== Segment start ==
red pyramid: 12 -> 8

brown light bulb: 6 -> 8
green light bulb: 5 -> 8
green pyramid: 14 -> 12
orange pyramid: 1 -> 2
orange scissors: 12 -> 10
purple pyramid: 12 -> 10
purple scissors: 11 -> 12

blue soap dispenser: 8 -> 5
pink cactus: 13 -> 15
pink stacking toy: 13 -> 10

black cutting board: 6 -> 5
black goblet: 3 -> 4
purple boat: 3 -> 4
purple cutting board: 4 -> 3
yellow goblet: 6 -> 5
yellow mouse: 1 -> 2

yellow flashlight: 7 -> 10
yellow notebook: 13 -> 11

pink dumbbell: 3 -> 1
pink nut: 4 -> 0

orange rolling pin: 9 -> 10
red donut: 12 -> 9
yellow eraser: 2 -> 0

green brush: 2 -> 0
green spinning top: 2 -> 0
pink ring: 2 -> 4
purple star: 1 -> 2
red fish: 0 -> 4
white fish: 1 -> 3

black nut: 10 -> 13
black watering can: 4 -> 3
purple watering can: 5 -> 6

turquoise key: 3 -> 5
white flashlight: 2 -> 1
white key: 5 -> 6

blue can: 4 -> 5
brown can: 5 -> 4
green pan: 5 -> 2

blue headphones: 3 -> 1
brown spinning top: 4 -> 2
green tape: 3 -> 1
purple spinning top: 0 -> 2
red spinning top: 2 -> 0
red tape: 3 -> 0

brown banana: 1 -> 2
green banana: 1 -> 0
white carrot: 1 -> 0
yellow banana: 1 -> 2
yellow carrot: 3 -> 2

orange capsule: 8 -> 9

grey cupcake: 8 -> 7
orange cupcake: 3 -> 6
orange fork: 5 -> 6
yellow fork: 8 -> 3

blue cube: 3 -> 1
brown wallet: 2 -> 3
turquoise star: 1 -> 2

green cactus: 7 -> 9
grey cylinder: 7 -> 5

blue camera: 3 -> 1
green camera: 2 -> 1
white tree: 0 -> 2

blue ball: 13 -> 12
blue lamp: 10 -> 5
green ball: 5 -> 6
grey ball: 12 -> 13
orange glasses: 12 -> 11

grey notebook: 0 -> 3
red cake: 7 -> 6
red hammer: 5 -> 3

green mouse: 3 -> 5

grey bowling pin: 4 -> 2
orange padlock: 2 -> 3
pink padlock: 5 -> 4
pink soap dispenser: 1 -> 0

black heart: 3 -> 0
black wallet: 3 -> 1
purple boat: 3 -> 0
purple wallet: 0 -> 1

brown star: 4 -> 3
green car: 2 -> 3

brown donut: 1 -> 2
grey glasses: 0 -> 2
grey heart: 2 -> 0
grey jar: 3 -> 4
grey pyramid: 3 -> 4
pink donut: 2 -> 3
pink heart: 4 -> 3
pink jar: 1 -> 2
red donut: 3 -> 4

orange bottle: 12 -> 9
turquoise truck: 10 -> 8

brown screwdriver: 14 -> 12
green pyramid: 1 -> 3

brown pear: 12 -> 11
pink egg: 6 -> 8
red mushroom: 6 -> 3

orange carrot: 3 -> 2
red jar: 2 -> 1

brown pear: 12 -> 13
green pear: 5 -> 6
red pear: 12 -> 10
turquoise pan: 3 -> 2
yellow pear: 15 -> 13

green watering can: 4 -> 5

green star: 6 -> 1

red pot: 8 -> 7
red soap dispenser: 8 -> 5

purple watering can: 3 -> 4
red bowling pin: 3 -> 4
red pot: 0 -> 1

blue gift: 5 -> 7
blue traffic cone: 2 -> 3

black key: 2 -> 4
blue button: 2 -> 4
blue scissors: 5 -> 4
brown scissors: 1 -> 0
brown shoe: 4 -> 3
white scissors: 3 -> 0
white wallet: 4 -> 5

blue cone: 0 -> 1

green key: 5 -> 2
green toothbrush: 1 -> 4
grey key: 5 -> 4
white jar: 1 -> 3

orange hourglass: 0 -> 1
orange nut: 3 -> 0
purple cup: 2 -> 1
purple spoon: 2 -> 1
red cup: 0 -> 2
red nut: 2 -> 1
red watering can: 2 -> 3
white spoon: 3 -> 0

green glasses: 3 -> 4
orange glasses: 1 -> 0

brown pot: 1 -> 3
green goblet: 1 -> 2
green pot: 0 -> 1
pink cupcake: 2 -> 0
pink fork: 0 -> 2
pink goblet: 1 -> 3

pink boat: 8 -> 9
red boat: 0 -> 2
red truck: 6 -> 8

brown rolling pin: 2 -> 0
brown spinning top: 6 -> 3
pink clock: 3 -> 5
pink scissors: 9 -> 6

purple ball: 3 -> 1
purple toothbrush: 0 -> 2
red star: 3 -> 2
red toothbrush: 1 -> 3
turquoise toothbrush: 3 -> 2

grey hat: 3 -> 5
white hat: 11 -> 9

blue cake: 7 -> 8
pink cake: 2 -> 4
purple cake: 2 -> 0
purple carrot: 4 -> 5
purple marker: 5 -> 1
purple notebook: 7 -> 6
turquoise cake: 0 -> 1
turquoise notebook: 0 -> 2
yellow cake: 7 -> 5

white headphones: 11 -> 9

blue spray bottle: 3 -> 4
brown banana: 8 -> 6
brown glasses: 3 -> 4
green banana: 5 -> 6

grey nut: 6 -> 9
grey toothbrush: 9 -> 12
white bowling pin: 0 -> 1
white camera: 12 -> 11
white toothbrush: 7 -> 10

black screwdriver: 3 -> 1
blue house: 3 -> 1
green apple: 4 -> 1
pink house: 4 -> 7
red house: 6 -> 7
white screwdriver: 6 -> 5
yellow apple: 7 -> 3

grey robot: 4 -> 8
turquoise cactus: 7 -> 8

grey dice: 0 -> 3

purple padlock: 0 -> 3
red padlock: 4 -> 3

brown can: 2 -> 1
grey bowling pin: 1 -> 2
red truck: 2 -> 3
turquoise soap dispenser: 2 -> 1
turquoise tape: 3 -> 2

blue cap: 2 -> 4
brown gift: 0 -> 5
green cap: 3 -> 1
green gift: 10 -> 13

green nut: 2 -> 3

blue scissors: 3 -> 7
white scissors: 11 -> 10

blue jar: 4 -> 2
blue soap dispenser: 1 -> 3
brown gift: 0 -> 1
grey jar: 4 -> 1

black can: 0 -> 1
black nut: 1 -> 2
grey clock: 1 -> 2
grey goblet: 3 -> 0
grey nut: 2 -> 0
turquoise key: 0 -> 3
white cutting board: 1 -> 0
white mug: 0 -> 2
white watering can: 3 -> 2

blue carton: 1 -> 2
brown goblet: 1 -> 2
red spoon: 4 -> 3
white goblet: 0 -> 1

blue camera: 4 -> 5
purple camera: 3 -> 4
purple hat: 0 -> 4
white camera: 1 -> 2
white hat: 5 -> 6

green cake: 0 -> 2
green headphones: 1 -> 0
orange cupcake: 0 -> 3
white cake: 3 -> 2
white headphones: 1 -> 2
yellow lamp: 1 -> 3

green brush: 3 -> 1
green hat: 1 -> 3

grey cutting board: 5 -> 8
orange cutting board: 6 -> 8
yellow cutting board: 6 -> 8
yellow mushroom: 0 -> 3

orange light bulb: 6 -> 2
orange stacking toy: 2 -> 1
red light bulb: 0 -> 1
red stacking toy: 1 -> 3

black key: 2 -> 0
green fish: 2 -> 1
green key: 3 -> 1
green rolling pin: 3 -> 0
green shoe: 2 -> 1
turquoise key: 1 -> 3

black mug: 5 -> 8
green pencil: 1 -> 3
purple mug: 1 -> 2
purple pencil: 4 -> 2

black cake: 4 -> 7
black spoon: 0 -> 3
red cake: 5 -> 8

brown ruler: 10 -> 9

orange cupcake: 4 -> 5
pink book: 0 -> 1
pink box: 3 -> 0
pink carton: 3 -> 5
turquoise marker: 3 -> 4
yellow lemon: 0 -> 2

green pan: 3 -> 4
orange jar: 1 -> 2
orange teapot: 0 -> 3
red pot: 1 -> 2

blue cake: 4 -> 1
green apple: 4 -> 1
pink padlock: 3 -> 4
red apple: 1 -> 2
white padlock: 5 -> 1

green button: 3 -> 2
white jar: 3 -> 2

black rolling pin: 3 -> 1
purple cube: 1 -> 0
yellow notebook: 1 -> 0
== Segment end ==
EXERCISE BRIEF:
Among the entries above, the line containing "white headphones: 1 -> 2", the line containing "orange teapot: 0 -> 3", and all lines between them are to be restated word for word; nothing else belongs in the reply.

TASK SOLUTION:
white headphones: 1 -> 2
yellow lamp: 1 -> 3

green brush: 3 -> 1
green hat: 1 -> 3

grey cutting board: 5 -> 8
orange cutting board: 6 -> 8
yellow cutting board: 6 -> 8
yellow mushroom: 0 -> 3

orange light bulb: 6 -> 2
orange stacking toy: 2 -> 1
red light bulb: 0 -> 1
red stacking toy: 1 -> 3

black key: 2 -> 0
green fish: 2 -> 1
green key: 3 -> 1
green rolling pin: 3 -> 0
green shoe: 2 -> 1
turquoise key: 1 -> 3

black mug: 5 -> 8
green pencil: 1 -> 3
purple mug: 1 -> 2
purple pencil: 4 -> 2

black cake: 4 -> 7
black spoon: 0 -> 3
red cake: 5 -> 8

brown ruler: 10 -> 9

orange cupcake: 4 -> 5
pink book: 0 -> 1
pink box: 3 -> 0
pink carton: 3 -> 5
turquoise marker: 3 -> 4
yellow lemon: 0 -> 2

green pan: 3 -> 4
orange jar: 1 -> 2
orange teapot: 0 -> 3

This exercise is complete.